Goal of the exercise
Reproduce every line of text in the material below word for word, from start to finish, and leave all the pictures out of your answer.

Data rows
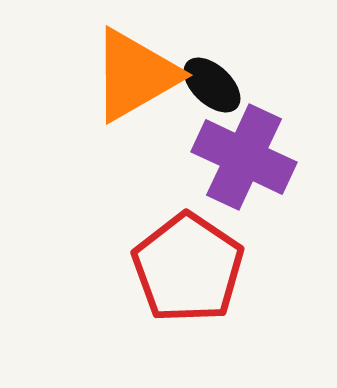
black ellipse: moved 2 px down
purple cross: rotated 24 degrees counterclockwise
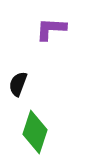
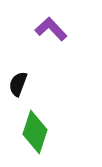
purple L-shape: rotated 44 degrees clockwise
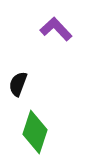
purple L-shape: moved 5 px right
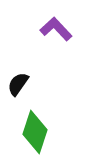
black semicircle: rotated 15 degrees clockwise
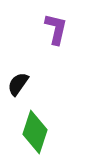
purple L-shape: rotated 56 degrees clockwise
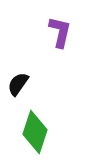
purple L-shape: moved 4 px right, 3 px down
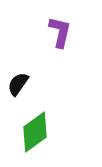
green diamond: rotated 36 degrees clockwise
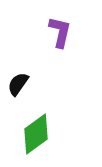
green diamond: moved 1 px right, 2 px down
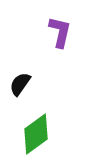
black semicircle: moved 2 px right
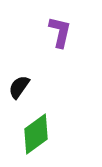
black semicircle: moved 1 px left, 3 px down
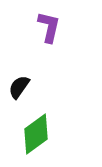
purple L-shape: moved 11 px left, 5 px up
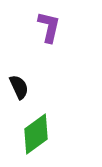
black semicircle: rotated 120 degrees clockwise
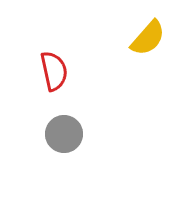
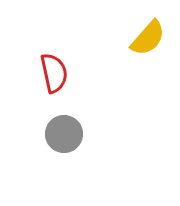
red semicircle: moved 2 px down
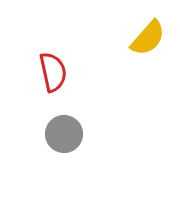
red semicircle: moved 1 px left, 1 px up
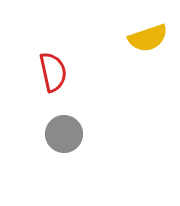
yellow semicircle: rotated 30 degrees clockwise
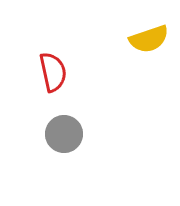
yellow semicircle: moved 1 px right, 1 px down
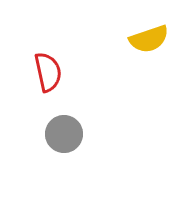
red semicircle: moved 5 px left
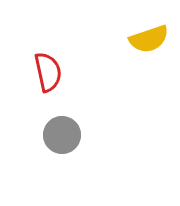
gray circle: moved 2 px left, 1 px down
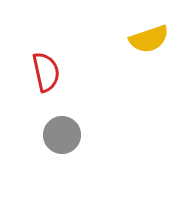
red semicircle: moved 2 px left
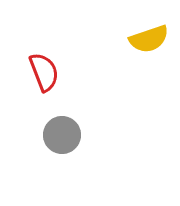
red semicircle: moved 2 px left; rotated 9 degrees counterclockwise
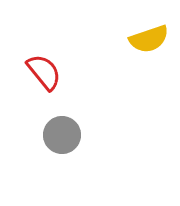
red semicircle: rotated 18 degrees counterclockwise
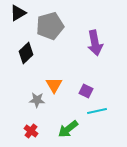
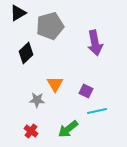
orange triangle: moved 1 px right, 1 px up
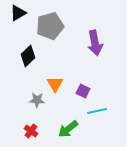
black diamond: moved 2 px right, 3 px down
purple square: moved 3 px left
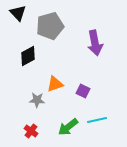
black triangle: rotated 42 degrees counterclockwise
black diamond: rotated 15 degrees clockwise
orange triangle: rotated 42 degrees clockwise
cyan line: moved 9 px down
green arrow: moved 2 px up
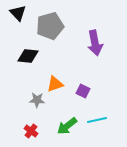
black diamond: rotated 35 degrees clockwise
green arrow: moved 1 px left, 1 px up
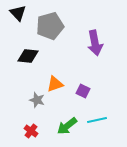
gray star: rotated 14 degrees clockwise
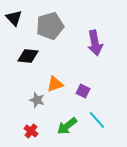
black triangle: moved 4 px left, 5 px down
cyan line: rotated 60 degrees clockwise
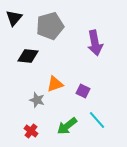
black triangle: rotated 24 degrees clockwise
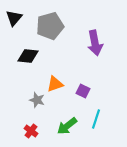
cyan line: moved 1 px left, 1 px up; rotated 60 degrees clockwise
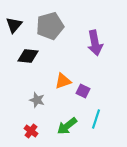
black triangle: moved 7 px down
orange triangle: moved 8 px right, 3 px up
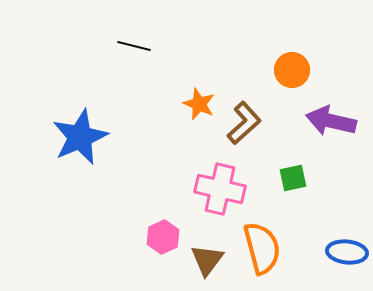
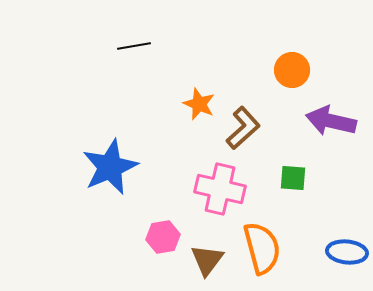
black line: rotated 24 degrees counterclockwise
brown L-shape: moved 1 px left, 5 px down
blue star: moved 30 px right, 30 px down
green square: rotated 16 degrees clockwise
pink hexagon: rotated 16 degrees clockwise
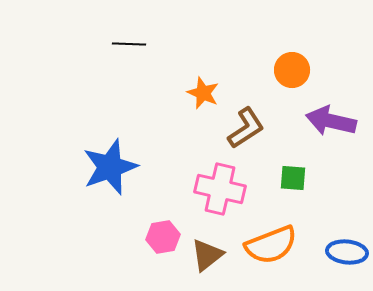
black line: moved 5 px left, 2 px up; rotated 12 degrees clockwise
orange star: moved 4 px right, 11 px up
brown L-shape: moved 3 px right; rotated 9 degrees clockwise
blue star: rotated 4 degrees clockwise
orange semicircle: moved 9 px right, 3 px up; rotated 84 degrees clockwise
brown triangle: moved 5 px up; rotated 15 degrees clockwise
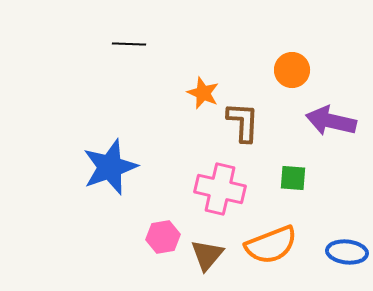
brown L-shape: moved 3 px left, 6 px up; rotated 54 degrees counterclockwise
brown triangle: rotated 12 degrees counterclockwise
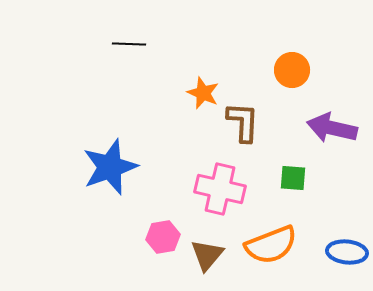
purple arrow: moved 1 px right, 7 px down
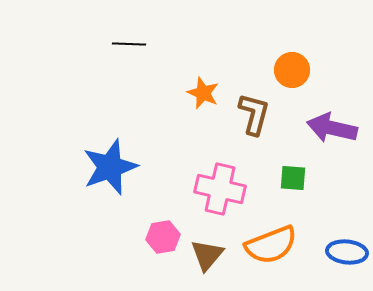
brown L-shape: moved 11 px right, 8 px up; rotated 12 degrees clockwise
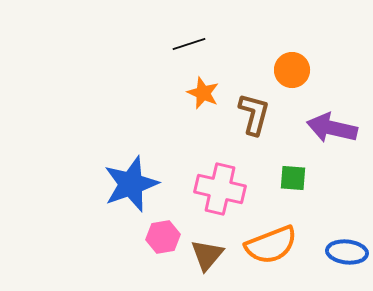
black line: moved 60 px right; rotated 20 degrees counterclockwise
blue star: moved 21 px right, 17 px down
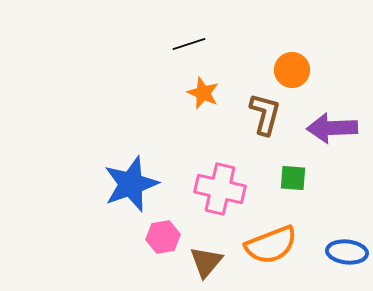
brown L-shape: moved 11 px right
purple arrow: rotated 15 degrees counterclockwise
brown triangle: moved 1 px left, 7 px down
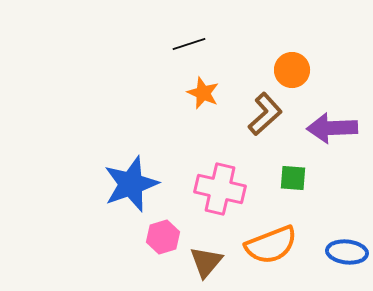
brown L-shape: rotated 33 degrees clockwise
pink hexagon: rotated 8 degrees counterclockwise
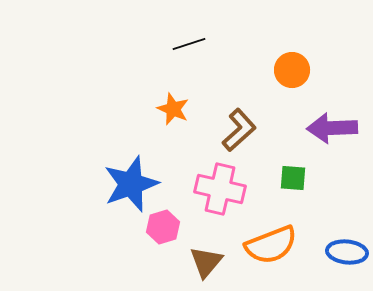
orange star: moved 30 px left, 16 px down
brown L-shape: moved 26 px left, 16 px down
pink hexagon: moved 10 px up
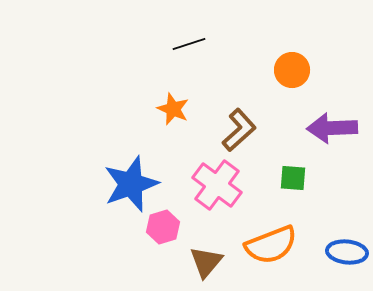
pink cross: moved 3 px left, 4 px up; rotated 24 degrees clockwise
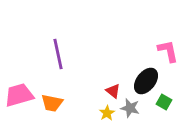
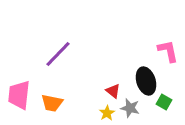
purple line: rotated 56 degrees clockwise
black ellipse: rotated 56 degrees counterclockwise
pink trapezoid: rotated 68 degrees counterclockwise
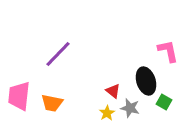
pink trapezoid: moved 1 px down
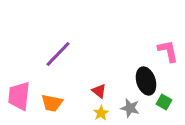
red triangle: moved 14 px left
yellow star: moved 6 px left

Answer to this problem
black ellipse: moved 2 px down
purple cross: rotated 24 degrees counterclockwise
purple L-shape: rotated 44 degrees clockwise
purple L-shape: moved 5 px right
black semicircle: rotated 15 degrees clockwise
purple L-shape: rotated 56 degrees clockwise
purple L-shape: moved 4 px right, 3 px down
green diamond: rotated 36 degrees clockwise
green diamond: moved 1 px right, 2 px down
black semicircle: moved 2 px right
black semicircle: moved 1 px left, 3 px down
purple L-shape: moved 11 px left, 5 px up
black semicircle: rotated 120 degrees clockwise
red semicircle: moved 2 px down
red semicircle: moved 1 px left, 1 px up
yellow semicircle: rotated 30 degrees clockwise
yellow semicircle: moved 1 px right, 1 px down
red semicircle: moved 5 px left
gray circle: moved 2 px left, 1 px down
red semicircle: moved 2 px left
red semicircle: moved 2 px left; rotated 9 degrees counterclockwise
red semicircle: rotated 18 degrees counterclockwise
orange triangle: moved 1 px right, 1 px up
black diamond: moved 2 px right, 3 px down
purple square: moved 3 px left
black triangle: rotated 42 degrees counterclockwise
black diamond: rotated 15 degrees clockwise
orange triangle: rotated 42 degrees clockwise
cyan line: moved 9 px down
green arrow: moved 2 px up
black diamond: rotated 35 degrees clockwise
green arrow: moved 1 px left, 1 px up
gray star: rotated 14 degrees clockwise
black triangle: moved 4 px left, 5 px down
cyan line: rotated 60 degrees clockwise
black triangle: rotated 24 degrees clockwise
cyan line: moved 1 px left, 1 px up; rotated 60 degrees clockwise
black triangle: moved 7 px down
orange triangle: moved 8 px right, 3 px up
black line: rotated 24 degrees counterclockwise
brown L-shape: moved 1 px left, 5 px down
blue star: moved 30 px right, 30 px down
green square: rotated 16 degrees clockwise
pink hexagon: rotated 16 degrees clockwise
black line: moved 5 px left, 2 px up; rotated 12 degrees clockwise
orange star: moved 4 px right, 11 px up
brown L-shape: moved 3 px right; rotated 9 degrees clockwise
blue star: rotated 4 degrees clockwise
orange semicircle: moved 9 px right, 3 px up; rotated 84 degrees clockwise
brown triangle: moved 5 px up; rotated 15 degrees clockwise
brown L-shape: moved 3 px left, 6 px up; rotated 54 degrees counterclockwise
brown triangle: rotated 12 degrees counterclockwise
purple arrow: moved 1 px right, 7 px down
brown L-shape: moved 11 px right, 8 px up; rotated 12 degrees clockwise
black line: moved 60 px right; rotated 20 degrees counterclockwise
blue star: moved 21 px right, 17 px down
brown L-shape: moved 11 px right
purple arrow: rotated 15 degrees counterclockwise
brown triangle: moved 1 px left, 7 px down
brown L-shape: rotated 33 degrees clockwise
pink hexagon: rotated 8 degrees counterclockwise
orange star: moved 30 px left, 16 px down
brown L-shape: moved 26 px left, 16 px down
pink hexagon: moved 10 px up
pink cross: moved 3 px left, 4 px up; rotated 24 degrees clockwise
purple line: rotated 56 degrees clockwise
black ellipse: rotated 56 degrees counterclockwise
pink trapezoid: rotated 68 degrees counterclockwise
pink trapezoid: moved 1 px down
red triangle: moved 14 px left
yellow star: moved 6 px left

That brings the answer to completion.